**Task requirements**
As soon as the line containing "C6: 3.3uF (plus" appears in the material below, start returning lines exactly, and end with the line containing "J5 pin 1: N015 -> N013".

**Records supplied**
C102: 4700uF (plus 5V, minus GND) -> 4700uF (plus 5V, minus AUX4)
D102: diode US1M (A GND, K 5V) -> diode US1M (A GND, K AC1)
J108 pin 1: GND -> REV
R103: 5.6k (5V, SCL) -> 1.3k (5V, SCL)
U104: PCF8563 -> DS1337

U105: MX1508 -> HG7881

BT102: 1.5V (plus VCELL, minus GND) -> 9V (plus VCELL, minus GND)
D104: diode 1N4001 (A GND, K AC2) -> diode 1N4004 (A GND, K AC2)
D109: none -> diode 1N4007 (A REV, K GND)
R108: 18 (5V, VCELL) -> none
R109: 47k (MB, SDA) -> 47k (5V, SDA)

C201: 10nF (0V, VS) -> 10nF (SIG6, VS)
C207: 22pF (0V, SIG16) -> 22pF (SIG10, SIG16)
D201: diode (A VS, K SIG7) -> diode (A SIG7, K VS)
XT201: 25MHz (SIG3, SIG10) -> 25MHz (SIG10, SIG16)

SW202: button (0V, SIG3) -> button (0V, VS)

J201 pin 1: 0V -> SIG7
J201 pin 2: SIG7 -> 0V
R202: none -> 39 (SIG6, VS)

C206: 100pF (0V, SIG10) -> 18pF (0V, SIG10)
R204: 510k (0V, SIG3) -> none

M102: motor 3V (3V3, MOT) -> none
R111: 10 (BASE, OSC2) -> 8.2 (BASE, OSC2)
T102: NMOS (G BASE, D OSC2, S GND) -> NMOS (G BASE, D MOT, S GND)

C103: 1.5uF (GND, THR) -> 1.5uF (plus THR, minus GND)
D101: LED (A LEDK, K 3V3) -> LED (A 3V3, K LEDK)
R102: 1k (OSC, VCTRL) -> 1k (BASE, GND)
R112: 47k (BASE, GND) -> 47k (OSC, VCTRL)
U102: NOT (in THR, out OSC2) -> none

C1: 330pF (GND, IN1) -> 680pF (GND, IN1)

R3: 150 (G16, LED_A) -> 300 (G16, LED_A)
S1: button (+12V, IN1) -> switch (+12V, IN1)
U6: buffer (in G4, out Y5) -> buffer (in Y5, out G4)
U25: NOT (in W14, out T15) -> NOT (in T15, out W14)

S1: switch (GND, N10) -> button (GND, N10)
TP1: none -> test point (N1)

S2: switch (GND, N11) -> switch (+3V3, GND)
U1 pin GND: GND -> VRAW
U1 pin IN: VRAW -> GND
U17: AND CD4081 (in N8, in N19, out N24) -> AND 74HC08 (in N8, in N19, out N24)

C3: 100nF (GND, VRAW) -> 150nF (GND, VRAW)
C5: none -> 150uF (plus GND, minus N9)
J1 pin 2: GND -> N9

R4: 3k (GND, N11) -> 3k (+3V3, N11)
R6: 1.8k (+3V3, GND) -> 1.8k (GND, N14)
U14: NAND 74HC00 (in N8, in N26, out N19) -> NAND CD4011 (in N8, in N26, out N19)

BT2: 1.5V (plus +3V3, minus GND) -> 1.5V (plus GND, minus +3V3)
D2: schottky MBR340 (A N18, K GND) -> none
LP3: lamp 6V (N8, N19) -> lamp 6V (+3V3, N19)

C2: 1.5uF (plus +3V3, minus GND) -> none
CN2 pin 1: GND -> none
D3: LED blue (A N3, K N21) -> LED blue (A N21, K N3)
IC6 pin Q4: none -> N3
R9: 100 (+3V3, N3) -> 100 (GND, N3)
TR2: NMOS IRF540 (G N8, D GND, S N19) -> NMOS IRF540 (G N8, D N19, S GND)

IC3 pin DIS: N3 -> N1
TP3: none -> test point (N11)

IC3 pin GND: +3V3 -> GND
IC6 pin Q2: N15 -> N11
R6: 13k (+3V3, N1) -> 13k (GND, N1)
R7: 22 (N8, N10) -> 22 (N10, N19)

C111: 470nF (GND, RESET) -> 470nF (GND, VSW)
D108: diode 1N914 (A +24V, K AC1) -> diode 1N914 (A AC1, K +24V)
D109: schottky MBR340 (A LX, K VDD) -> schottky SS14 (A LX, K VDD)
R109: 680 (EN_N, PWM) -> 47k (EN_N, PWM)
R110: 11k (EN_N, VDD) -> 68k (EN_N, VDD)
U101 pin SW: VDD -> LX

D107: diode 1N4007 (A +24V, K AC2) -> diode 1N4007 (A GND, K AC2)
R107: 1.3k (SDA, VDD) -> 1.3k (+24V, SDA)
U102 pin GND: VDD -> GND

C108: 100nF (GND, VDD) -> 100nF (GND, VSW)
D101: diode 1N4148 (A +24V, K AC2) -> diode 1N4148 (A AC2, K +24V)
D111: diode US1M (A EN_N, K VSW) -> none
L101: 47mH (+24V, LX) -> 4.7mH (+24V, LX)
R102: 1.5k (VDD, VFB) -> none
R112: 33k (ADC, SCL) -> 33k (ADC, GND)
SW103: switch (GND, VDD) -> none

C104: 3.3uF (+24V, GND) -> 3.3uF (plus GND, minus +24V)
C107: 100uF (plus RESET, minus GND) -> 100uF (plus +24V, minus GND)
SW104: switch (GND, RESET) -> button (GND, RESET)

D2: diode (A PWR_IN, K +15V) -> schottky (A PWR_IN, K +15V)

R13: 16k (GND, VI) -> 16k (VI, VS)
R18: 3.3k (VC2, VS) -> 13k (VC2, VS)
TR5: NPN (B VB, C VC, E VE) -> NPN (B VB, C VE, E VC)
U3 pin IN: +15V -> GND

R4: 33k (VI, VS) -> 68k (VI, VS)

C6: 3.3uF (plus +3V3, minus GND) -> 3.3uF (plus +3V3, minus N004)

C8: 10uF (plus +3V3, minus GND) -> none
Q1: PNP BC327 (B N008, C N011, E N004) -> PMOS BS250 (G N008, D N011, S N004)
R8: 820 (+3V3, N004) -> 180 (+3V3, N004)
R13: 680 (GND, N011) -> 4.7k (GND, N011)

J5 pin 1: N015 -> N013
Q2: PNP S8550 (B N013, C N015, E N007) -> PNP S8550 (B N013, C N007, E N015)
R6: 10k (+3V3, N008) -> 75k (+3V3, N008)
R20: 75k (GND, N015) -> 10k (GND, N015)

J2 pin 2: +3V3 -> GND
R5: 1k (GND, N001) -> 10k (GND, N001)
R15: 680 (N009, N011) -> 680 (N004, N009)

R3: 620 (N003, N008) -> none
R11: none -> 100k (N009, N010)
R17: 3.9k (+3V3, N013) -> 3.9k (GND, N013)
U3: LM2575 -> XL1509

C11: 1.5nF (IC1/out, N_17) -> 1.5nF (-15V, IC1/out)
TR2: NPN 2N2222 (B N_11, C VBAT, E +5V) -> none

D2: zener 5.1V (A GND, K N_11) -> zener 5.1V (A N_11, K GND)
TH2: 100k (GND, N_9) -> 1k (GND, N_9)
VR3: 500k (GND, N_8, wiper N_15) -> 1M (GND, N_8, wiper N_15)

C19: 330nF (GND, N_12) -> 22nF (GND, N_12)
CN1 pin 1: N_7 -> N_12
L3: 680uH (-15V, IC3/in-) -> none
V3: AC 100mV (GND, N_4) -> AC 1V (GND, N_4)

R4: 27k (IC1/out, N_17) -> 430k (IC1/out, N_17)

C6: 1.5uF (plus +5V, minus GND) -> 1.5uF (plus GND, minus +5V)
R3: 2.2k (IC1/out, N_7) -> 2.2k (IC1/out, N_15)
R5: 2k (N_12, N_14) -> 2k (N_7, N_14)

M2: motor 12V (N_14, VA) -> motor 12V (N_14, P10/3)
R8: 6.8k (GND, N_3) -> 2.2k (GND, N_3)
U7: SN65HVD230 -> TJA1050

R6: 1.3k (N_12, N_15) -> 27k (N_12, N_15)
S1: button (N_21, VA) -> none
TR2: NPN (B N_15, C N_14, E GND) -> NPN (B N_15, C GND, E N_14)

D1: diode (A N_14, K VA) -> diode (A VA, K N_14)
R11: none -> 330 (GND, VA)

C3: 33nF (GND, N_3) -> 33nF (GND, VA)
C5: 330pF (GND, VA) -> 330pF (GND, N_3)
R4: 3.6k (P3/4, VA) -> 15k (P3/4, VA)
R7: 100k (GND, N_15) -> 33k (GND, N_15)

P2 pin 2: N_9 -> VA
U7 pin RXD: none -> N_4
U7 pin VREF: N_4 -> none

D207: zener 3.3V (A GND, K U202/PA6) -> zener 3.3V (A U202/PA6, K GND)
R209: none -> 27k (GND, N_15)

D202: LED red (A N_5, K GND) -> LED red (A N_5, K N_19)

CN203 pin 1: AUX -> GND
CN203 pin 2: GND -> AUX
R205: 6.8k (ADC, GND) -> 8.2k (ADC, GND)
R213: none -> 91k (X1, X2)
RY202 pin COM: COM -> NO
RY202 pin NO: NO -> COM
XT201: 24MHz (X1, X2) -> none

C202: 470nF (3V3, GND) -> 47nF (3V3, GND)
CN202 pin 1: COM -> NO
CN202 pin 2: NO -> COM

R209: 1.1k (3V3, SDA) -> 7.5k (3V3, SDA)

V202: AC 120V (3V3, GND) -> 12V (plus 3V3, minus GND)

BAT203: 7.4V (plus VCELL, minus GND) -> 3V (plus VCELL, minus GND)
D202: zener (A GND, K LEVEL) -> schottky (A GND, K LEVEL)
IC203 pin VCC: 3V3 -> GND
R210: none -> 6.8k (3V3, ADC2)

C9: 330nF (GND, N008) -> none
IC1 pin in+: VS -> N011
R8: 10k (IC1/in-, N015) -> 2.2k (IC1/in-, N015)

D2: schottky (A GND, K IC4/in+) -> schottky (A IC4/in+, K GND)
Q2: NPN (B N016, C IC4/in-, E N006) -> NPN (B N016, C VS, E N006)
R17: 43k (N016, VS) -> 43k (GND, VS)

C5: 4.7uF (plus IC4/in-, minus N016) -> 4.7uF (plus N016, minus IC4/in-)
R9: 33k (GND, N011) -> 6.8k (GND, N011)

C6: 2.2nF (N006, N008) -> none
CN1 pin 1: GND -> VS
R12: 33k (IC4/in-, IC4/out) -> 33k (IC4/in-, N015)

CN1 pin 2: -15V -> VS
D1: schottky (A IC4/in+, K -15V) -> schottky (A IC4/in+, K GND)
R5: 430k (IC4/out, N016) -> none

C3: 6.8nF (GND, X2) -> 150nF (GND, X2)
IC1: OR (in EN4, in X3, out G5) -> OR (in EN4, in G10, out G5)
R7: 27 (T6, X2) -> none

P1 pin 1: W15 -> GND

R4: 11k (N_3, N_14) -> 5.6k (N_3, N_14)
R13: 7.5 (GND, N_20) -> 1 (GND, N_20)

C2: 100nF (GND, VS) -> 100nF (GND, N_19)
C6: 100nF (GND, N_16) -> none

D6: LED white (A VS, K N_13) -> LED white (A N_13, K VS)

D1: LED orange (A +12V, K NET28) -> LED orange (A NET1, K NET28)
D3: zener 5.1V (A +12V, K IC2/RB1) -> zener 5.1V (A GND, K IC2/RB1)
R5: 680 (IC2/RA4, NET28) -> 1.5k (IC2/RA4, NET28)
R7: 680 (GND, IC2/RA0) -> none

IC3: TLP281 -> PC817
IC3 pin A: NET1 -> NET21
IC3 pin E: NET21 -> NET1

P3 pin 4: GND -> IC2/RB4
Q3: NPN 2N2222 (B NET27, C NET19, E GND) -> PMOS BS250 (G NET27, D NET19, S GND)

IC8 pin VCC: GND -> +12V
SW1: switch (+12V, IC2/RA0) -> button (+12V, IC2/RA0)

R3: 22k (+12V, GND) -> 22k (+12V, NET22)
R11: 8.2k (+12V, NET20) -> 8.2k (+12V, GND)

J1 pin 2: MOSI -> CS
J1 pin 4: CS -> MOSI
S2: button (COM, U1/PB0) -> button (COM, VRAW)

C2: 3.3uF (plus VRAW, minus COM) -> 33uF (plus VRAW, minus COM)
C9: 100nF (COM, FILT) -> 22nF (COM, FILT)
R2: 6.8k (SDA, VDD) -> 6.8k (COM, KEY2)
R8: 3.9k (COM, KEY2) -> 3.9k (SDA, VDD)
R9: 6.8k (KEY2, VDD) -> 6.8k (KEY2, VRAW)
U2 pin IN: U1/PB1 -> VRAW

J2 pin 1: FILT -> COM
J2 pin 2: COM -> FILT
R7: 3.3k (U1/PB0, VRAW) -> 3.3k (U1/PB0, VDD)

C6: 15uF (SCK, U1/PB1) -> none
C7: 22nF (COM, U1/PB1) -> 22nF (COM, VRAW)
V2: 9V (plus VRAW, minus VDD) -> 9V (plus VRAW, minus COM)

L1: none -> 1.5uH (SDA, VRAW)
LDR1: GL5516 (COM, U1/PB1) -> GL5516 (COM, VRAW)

**Your response**
C6: 3.3uF (plus +3V3, minus GND) -> 3.3uF (plus +3V3, minus N004)

C8: 10uF (plus +3V3, minus GND) -> none
Q1: PNP BC327 (B N008, C N011, E N004) -> PMOS BS250 (G N008, D N011, S N004)
R8: 820 (+3V3, N004) -> 180 (+3V3, N004)
R13: 680 (GND, N011) -> 4.7k (GND, N011)

J5 pin 1: N015 -> N013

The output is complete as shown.